Object correspondence data
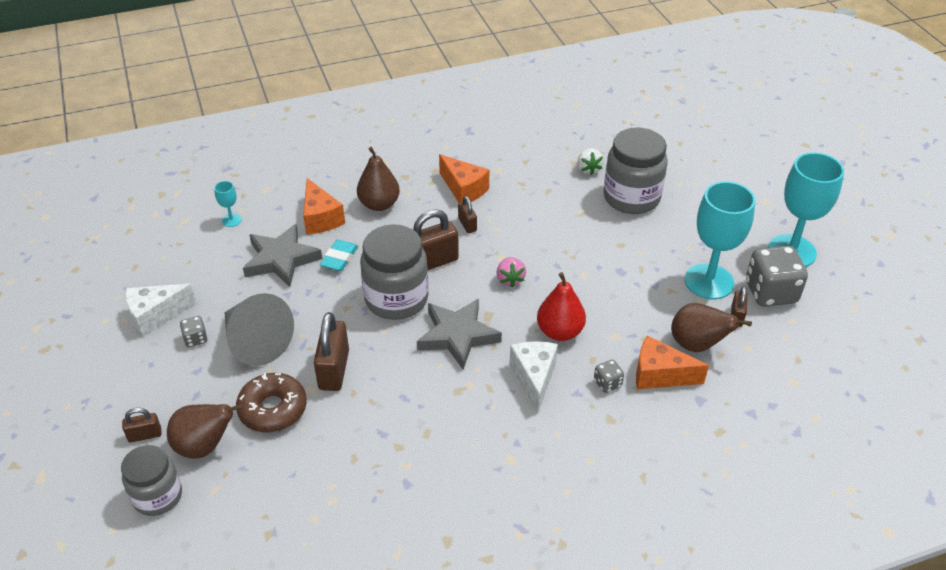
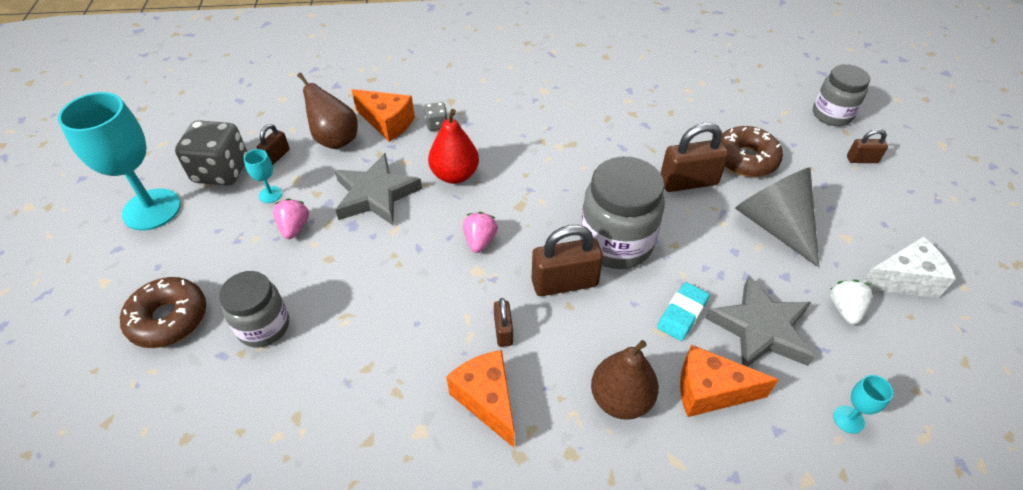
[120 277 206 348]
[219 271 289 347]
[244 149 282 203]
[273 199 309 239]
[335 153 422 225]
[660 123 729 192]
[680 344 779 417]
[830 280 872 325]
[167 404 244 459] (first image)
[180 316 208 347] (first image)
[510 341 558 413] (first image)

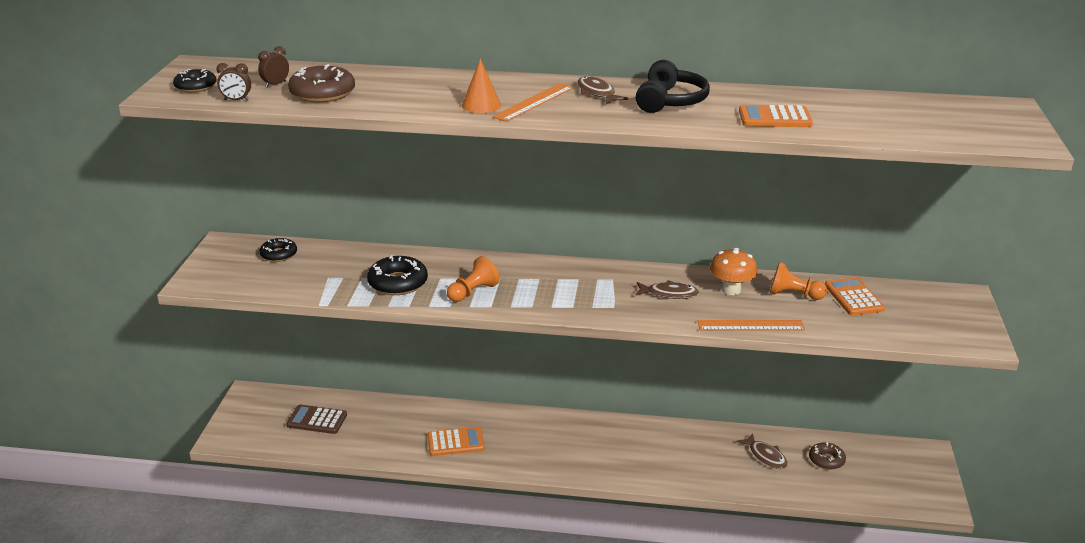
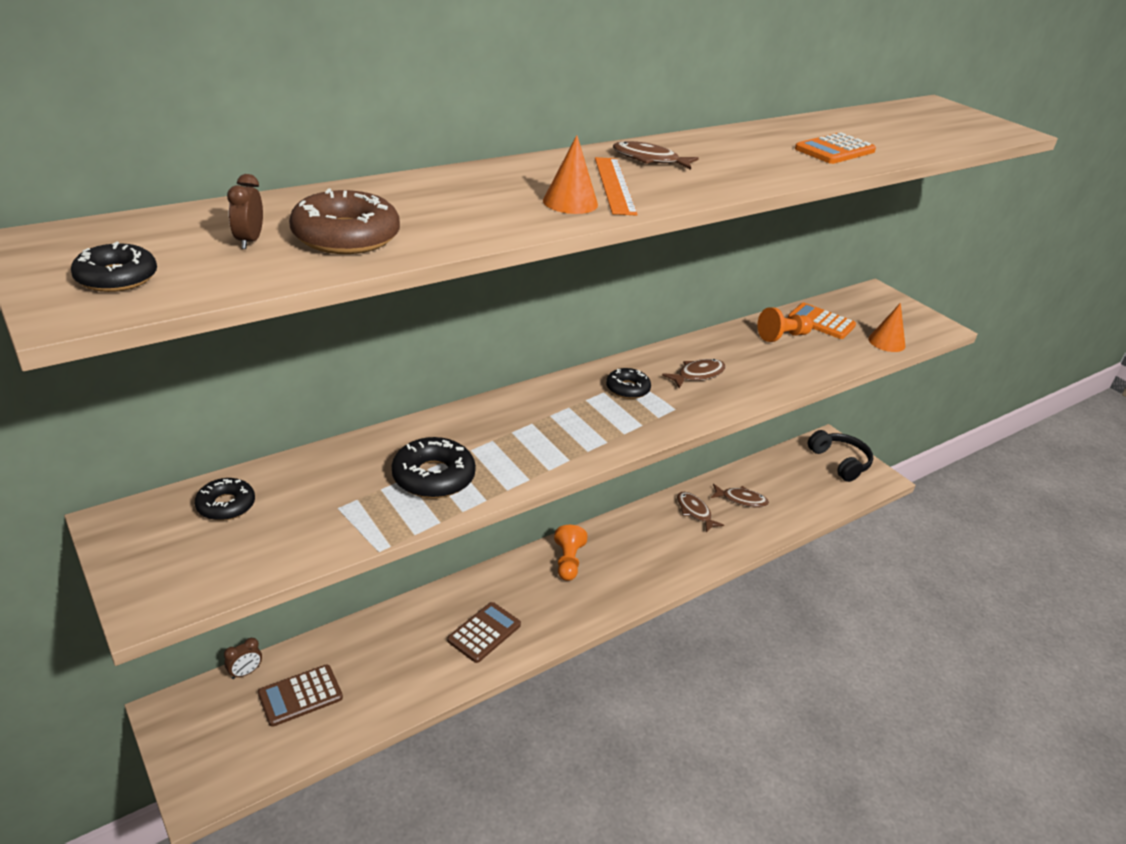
[224 638 262 679]
[447 602 521 663]
[554 525 588 581]
[606 368 651 399]
[677 492 724 532]
[808 430 873 482]
[868 303 905 352]
[698 320 805 330] (first image)
[710 248 758 295] (first image)
[809 442 846 470] (first image)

EXERCISE PROMPT:
Your reply should hold only the lines from the one that contains "[680 344 779 417]" through the last line of the records above, exact and complete, and no pictures.

FINISHED EXERCISE:
[680 344 779 417]
[830 280 872 325]
[167 404 244 459] (first image)
[180 316 208 347] (first image)
[510 341 558 413] (first image)

[224 638 262 679]
[447 602 521 663]
[554 525 588 581]
[606 368 651 399]
[677 492 724 532]
[808 430 873 482]
[868 303 905 352]
[698 320 805 330] (first image)
[710 248 758 295] (first image)
[809 442 846 470] (first image)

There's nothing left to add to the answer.